RECORDS FOR THIS TASK:
——————

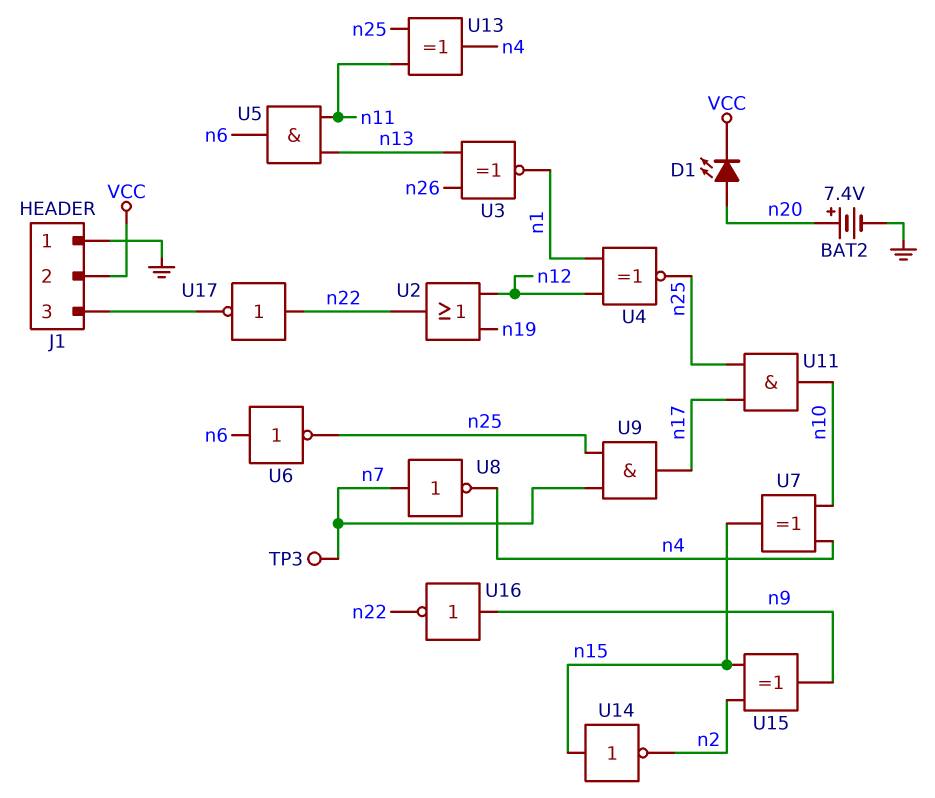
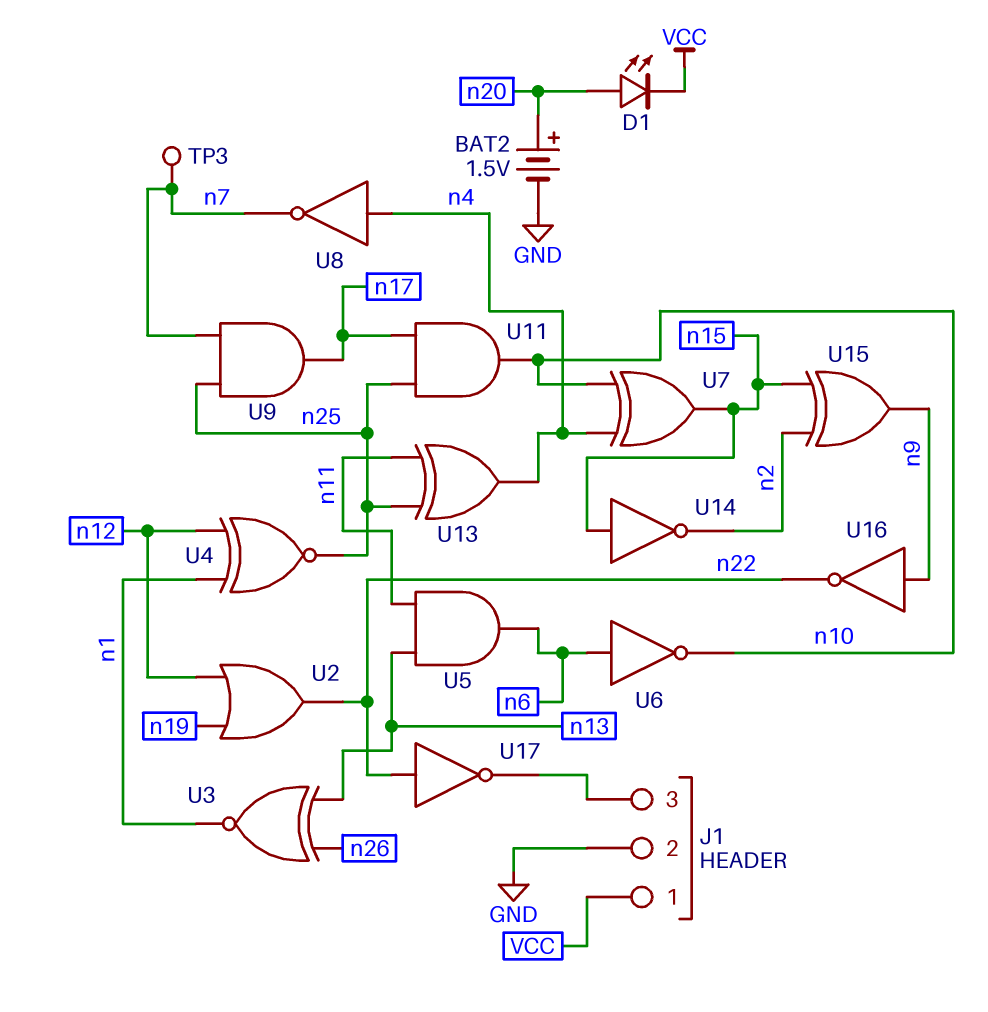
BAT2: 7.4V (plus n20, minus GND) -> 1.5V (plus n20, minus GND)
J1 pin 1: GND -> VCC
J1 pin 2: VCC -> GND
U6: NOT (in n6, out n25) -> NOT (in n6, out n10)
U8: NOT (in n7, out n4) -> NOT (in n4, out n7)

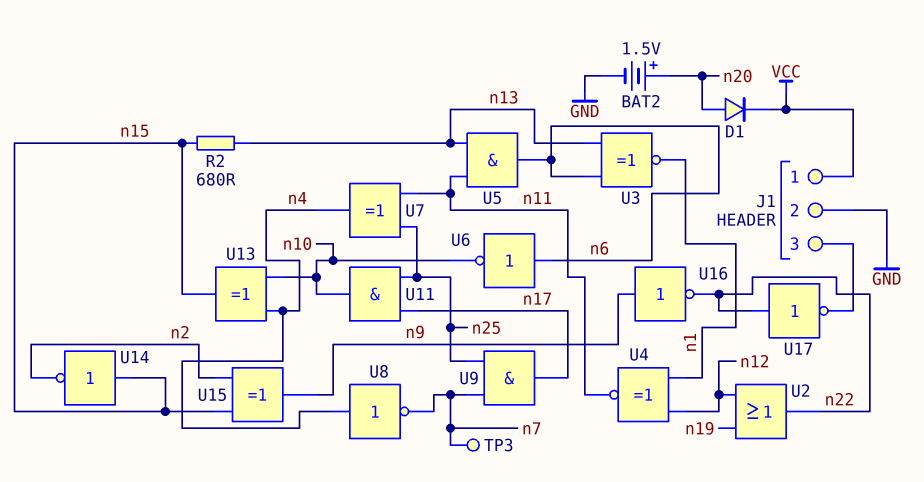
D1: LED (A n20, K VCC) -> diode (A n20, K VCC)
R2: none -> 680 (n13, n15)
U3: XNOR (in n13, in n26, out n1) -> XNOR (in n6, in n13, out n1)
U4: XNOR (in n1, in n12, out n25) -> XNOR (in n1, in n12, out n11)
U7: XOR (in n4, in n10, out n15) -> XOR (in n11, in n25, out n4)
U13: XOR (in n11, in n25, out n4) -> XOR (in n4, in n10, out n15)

——————

THE PROBLEM: Print the line that contains "U7: XOR (in" and each line after it up to the end of the listing, exactly as written.

THE ANSWER:
U7: XOR (in n4, in n10, out n15) -> XOR (in n11, in n25, out n4)
U13: XOR (in n11, in n25, out n4) -> XOR (in n4, in n10, out n15)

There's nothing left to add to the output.